• _Work instruction_: For the material below, set down exactly the lines between the one containing "(616, 233) = (486, 93): grey" and the last line, both included, leaving every picture out.

--- Input data Enclosed Below ---

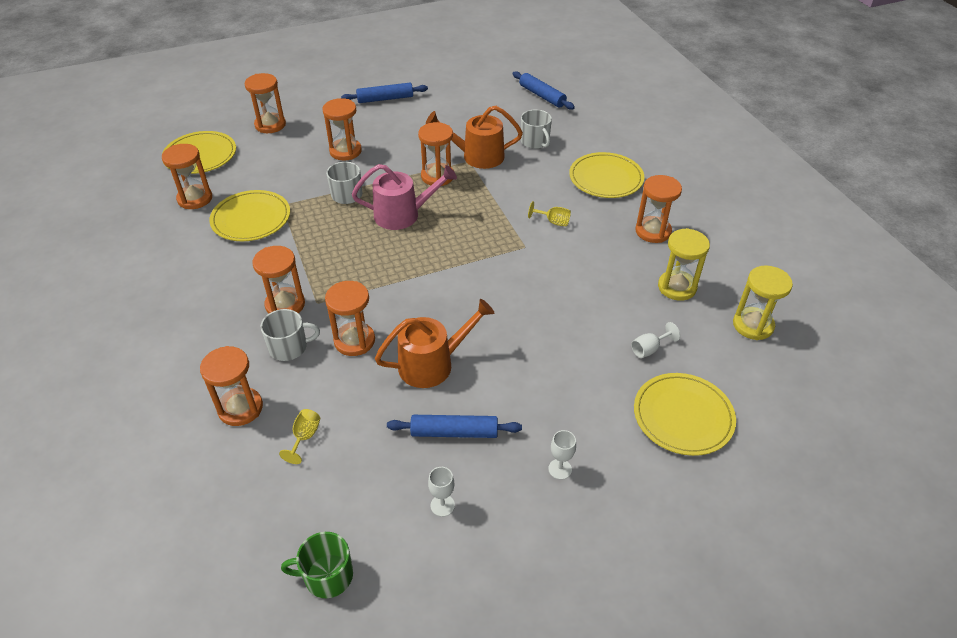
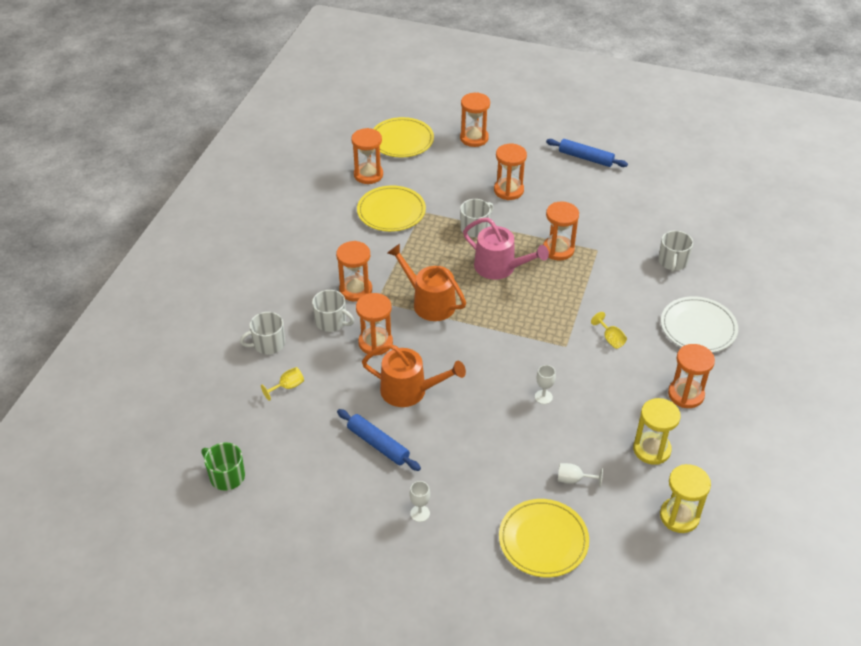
camera: 40 degrees right, 0 degrees up
(240, 408) = (268, 344): orange hourglass -> white mug
(442, 505) = (326, 483): white goblet -> white goblet (543, 397)
(477, 156) = (609, 249): orange watering can -> orange watering can (429, 302)
(542, 96) = (727, 222): blue rolling pin -> none
(606, 178) = (698, 327): yellow plate -> white plate

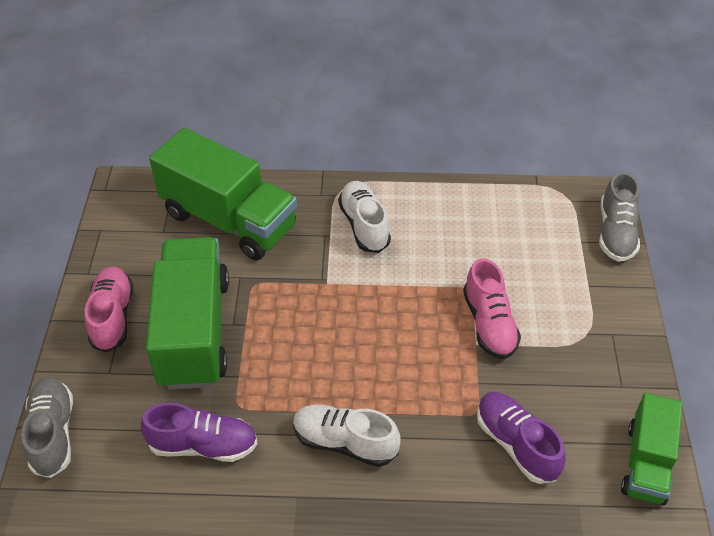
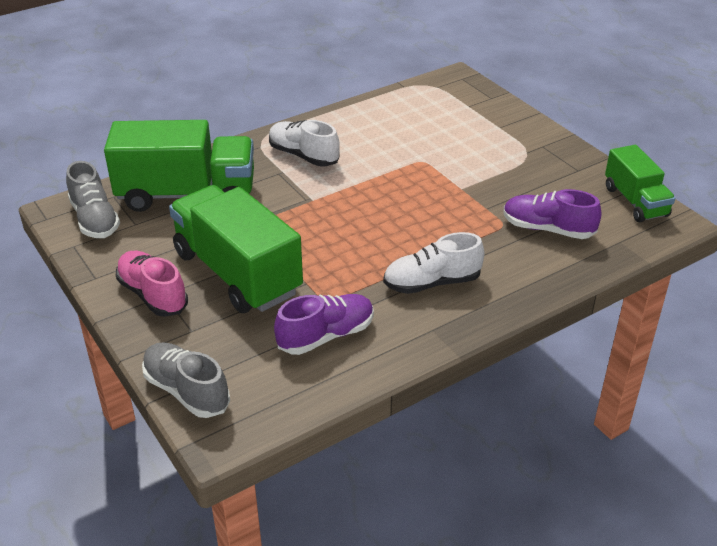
camera: 35 degrees left, 10 degrees down
(489, 324) = (457, 174): pink shoe -> none
(616, 233) = (486, 93): grey shoe -> grey shoe (95, 219)

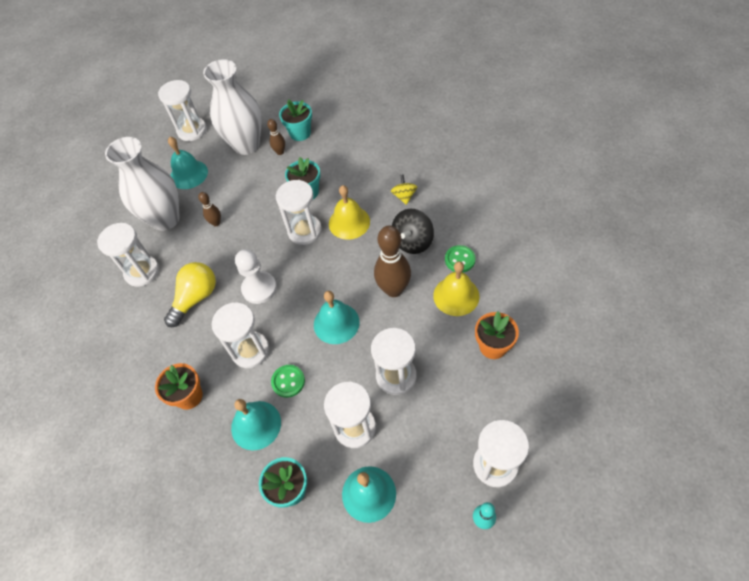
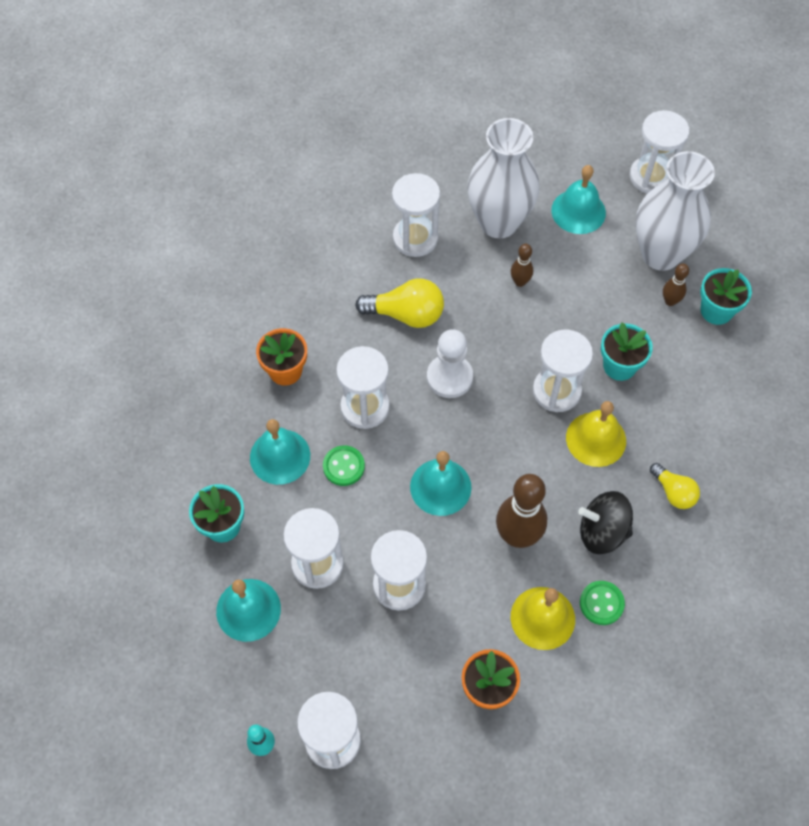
camera: 60 degrees right, 5 degrees up
(404, 196) = (673, 492): yellow spinning top -> yellow light bulb

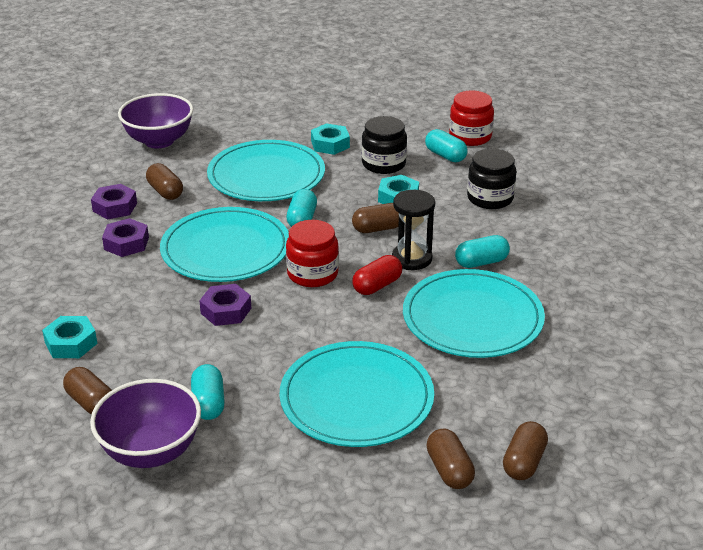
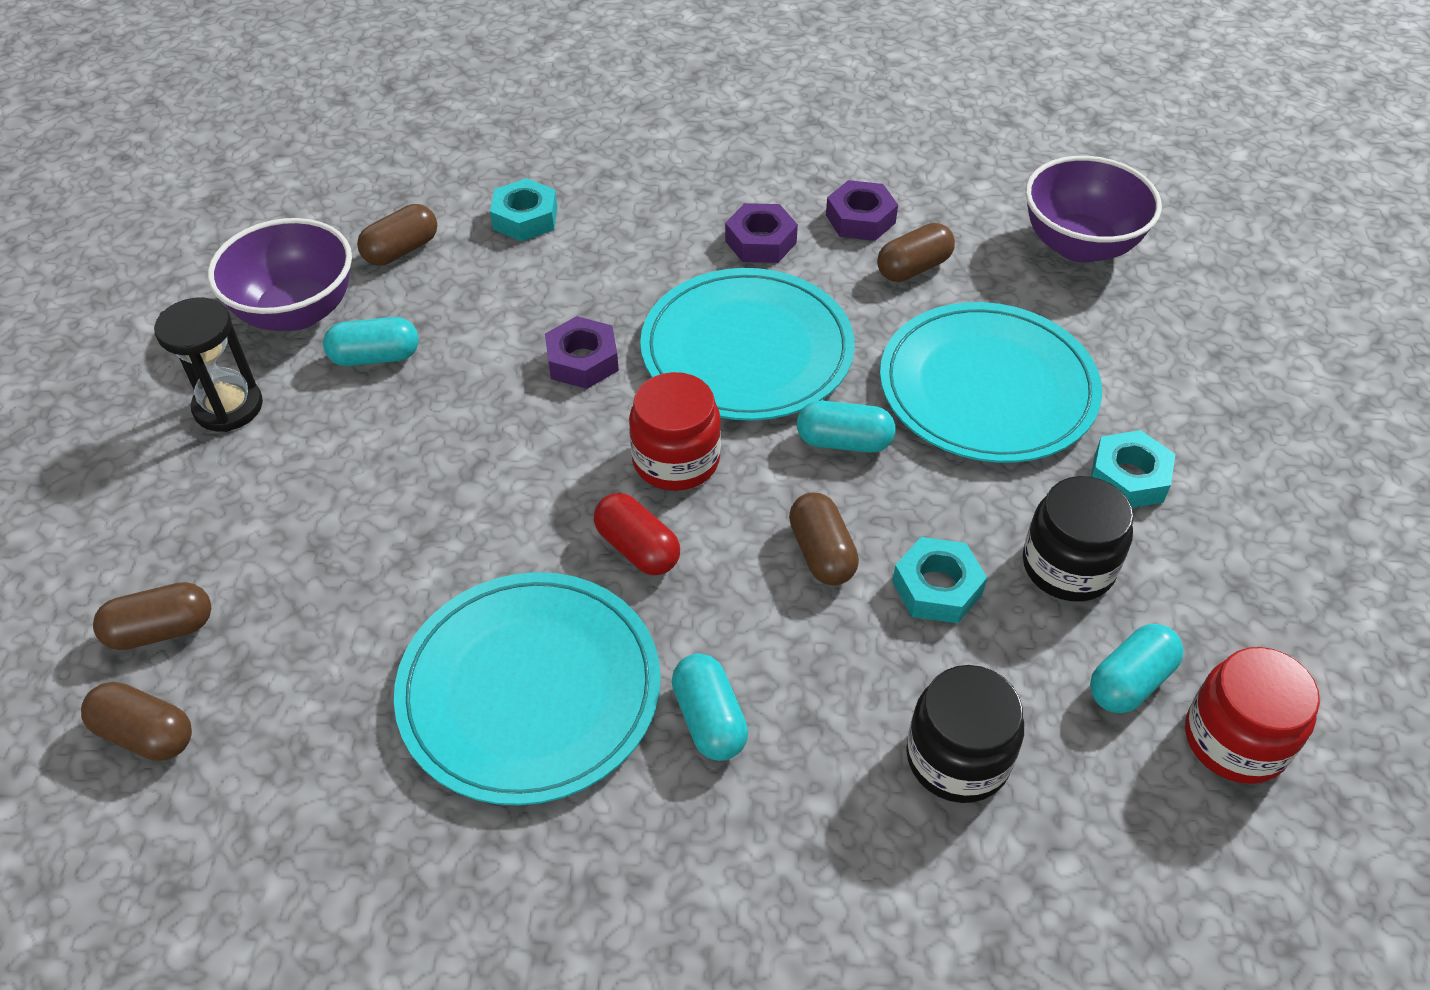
camera: 90 degrees right, 15 degrees up
(356, 398) = (348, 518): turquoise plate -> none
(412, 259) = (721, 603): black hourglass -> black hourglass (228, 407)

--- End of Enclosed Input data ---

• _Finished exercise_:
(616, 233) = (486, 93): grey shoe -> grey shoe (95, 219)

camera: 60 degrees right, 5 degrees up
(404, 196) = (673, 492): yellow spinning top -> yellow light bulb

camera: 90 degrees right, 15 degrees up
(356, 398) = (348, 518): turquoise plate -> none
(412, 259) = (721, 603): black hourglass -> black hourglass (228, 407)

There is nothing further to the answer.